begin

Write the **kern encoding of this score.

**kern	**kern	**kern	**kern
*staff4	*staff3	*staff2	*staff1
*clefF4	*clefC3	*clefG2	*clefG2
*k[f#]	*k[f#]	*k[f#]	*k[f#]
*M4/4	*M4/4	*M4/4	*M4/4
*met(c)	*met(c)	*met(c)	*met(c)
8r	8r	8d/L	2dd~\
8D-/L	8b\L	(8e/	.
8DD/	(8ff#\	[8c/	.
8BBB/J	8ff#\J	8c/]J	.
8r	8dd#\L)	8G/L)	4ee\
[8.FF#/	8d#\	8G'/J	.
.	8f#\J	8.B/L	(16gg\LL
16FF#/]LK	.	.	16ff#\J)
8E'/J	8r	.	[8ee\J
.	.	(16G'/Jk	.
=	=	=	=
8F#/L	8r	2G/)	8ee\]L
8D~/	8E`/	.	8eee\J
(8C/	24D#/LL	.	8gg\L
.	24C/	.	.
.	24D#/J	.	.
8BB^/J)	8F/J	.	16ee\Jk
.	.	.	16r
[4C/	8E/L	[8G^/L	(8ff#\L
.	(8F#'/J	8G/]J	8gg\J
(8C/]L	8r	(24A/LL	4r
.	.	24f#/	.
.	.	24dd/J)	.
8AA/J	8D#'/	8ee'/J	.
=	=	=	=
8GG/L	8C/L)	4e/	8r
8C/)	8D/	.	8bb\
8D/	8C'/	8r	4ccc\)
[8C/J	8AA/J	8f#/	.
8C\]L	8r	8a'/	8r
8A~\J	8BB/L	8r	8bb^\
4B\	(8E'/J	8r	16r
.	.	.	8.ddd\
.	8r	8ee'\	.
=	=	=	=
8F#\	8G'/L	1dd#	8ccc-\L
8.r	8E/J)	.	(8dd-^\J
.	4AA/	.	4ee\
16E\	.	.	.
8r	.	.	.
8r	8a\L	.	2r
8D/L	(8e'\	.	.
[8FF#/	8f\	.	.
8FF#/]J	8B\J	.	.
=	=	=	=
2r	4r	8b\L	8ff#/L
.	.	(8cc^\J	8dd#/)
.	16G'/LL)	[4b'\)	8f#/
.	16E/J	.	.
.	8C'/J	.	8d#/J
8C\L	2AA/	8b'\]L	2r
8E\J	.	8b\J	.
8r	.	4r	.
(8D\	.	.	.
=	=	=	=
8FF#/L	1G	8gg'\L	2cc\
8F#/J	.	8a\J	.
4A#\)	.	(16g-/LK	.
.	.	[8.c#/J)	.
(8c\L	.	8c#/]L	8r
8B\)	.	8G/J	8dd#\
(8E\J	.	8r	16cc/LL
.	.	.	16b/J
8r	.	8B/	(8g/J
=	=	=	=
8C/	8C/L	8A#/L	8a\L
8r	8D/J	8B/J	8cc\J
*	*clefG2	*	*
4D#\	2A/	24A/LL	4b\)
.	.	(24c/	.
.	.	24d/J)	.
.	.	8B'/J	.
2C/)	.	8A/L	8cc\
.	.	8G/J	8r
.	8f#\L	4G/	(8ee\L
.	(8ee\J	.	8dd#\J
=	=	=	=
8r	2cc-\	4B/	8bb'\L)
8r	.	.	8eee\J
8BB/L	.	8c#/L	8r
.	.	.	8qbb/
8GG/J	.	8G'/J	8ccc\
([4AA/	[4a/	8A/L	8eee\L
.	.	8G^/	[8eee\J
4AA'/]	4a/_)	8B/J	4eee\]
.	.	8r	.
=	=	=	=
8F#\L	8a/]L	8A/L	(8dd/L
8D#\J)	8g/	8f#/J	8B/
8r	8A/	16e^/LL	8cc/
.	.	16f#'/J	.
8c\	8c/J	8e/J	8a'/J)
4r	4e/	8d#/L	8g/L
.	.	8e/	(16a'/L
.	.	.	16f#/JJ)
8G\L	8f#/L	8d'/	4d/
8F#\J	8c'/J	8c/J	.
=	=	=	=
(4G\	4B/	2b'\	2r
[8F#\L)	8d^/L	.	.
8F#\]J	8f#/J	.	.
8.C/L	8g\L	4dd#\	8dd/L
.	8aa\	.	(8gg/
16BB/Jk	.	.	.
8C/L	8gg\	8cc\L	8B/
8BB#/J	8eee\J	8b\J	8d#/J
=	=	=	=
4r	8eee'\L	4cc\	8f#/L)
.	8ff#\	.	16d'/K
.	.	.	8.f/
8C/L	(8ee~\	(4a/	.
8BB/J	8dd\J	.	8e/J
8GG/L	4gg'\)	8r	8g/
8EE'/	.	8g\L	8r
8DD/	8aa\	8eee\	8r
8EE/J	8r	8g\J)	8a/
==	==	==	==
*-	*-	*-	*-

end

◆ **Exercise**
Pick out every line in the listing that contains the string "kern", and copy each of those lines in full.

◆ **Output for this task**
Write the **kern encoding of this score.
**kern	**kern	**kern	**kern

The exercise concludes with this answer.